RECORDS TO PROCESS: Begin

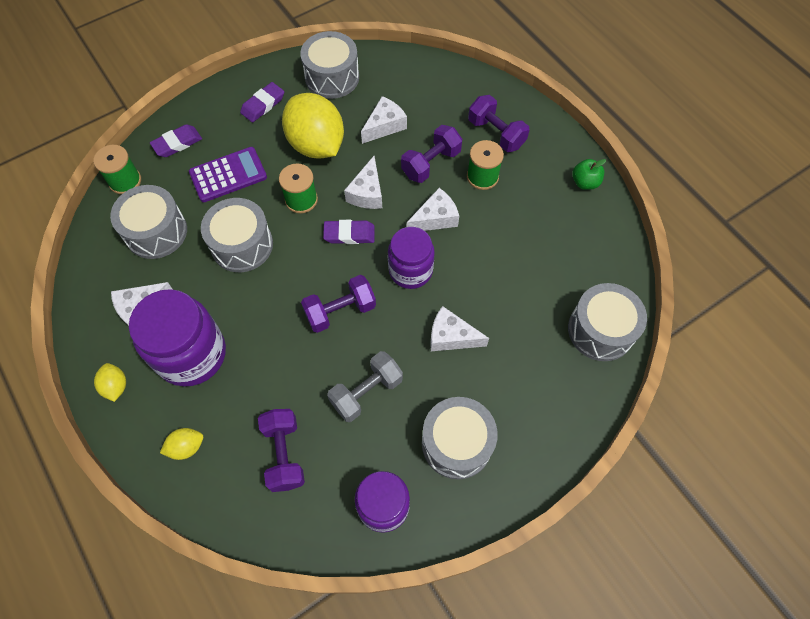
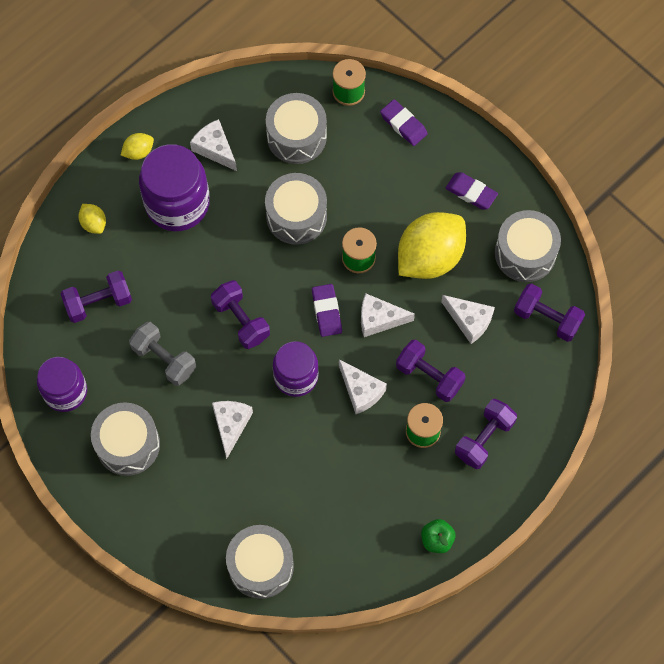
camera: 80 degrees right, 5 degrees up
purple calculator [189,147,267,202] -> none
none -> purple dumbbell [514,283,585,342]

RECORDS TO PROCESS: End
RECORDS TO PROCESS: Begin

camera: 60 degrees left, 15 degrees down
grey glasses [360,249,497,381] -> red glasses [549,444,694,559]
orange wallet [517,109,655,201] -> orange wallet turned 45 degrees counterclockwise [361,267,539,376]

RECORDS TO PROCESS: End

- [ACTIVITY]: Copy out each line of the data above, exactly, if it lies between the line holding "camera: 80 degrees right, 5 degrees up" and the line holding "none -> purple dumbbell [514,283,585,342]", inclusive; copy no other line.

- [SOLUTION]:
camera: 80 degrees right, 5 degrees up
purple calculator [189,147,267,202] -> none
none -> purple dumbbell [514,283,585,342]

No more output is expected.